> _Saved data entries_
▶

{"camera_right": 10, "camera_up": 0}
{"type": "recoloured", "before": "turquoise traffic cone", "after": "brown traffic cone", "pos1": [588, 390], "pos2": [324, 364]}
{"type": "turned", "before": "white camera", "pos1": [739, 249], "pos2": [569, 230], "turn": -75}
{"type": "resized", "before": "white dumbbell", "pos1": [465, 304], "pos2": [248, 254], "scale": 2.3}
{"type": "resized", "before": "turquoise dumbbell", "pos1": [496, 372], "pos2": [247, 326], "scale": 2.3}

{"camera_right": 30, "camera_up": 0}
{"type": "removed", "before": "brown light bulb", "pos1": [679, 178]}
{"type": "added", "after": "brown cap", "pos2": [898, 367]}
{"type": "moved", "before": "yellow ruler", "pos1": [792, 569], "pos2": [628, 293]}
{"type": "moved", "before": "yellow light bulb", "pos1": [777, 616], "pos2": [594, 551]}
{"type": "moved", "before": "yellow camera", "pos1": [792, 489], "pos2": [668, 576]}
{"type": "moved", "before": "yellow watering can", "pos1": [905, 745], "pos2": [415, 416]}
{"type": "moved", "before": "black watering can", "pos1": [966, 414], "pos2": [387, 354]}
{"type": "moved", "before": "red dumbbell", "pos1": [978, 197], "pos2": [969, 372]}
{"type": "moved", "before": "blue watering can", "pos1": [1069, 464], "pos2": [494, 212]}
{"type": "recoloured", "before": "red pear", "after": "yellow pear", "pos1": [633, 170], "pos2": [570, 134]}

◀
▶

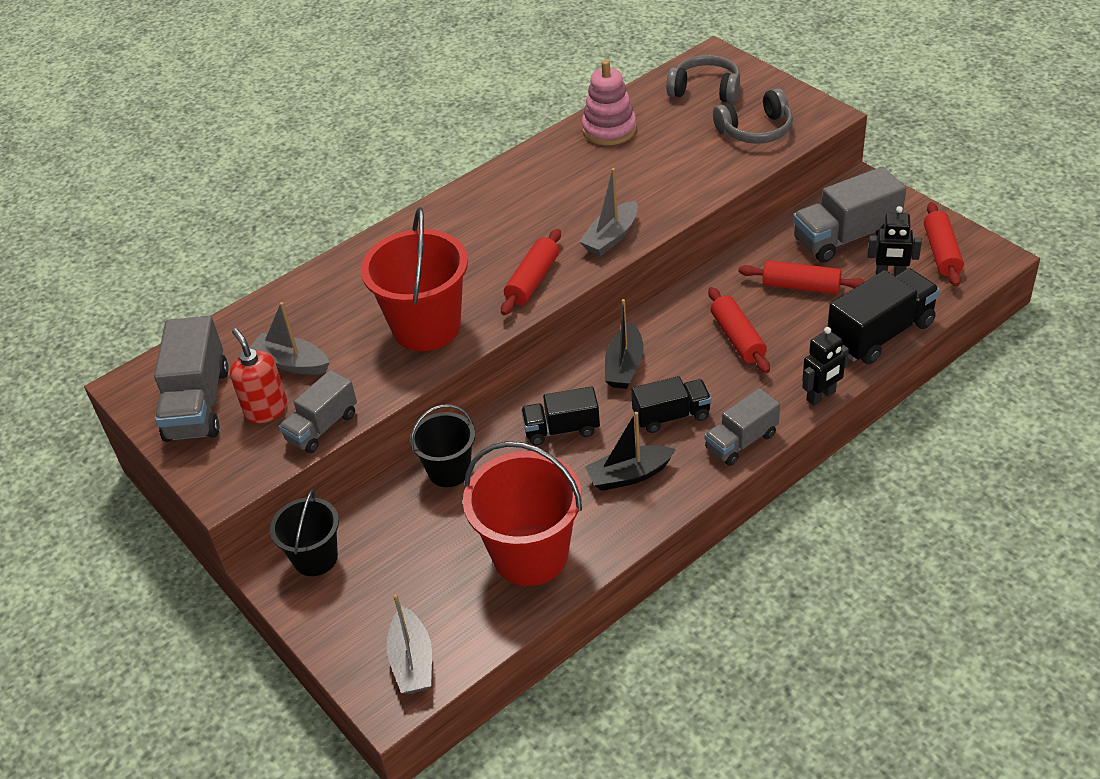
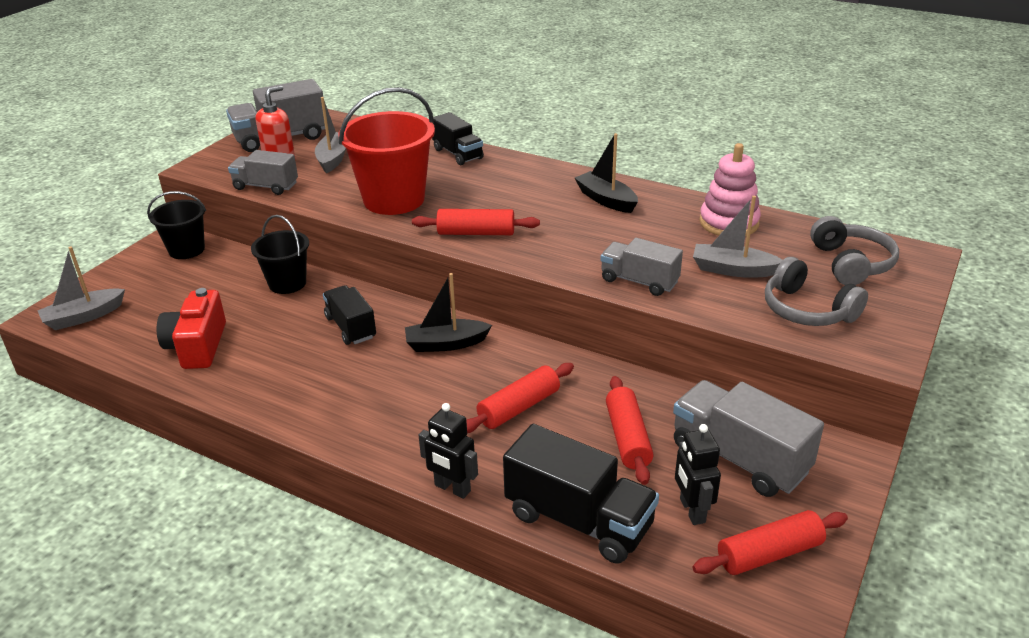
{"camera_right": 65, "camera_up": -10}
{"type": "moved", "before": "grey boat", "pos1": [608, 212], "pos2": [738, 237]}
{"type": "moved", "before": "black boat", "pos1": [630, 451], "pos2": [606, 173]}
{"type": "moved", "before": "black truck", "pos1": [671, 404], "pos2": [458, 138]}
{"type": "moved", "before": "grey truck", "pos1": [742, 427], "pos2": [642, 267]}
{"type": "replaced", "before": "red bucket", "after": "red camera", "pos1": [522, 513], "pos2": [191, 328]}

◀

> _DIRECTIONS_
All lines above that include the word "white" should be located and copied.

> _YOUR RESPONSE_
{"type": "turned", "before": "white camera", "pos1": [739, 249], "pos2": [569, 230], "turn": -75}
{"type": "resized", "before": "white dumbbell", "pos1": [465, 304], "pos2": [248, 254], "scale": 2.3}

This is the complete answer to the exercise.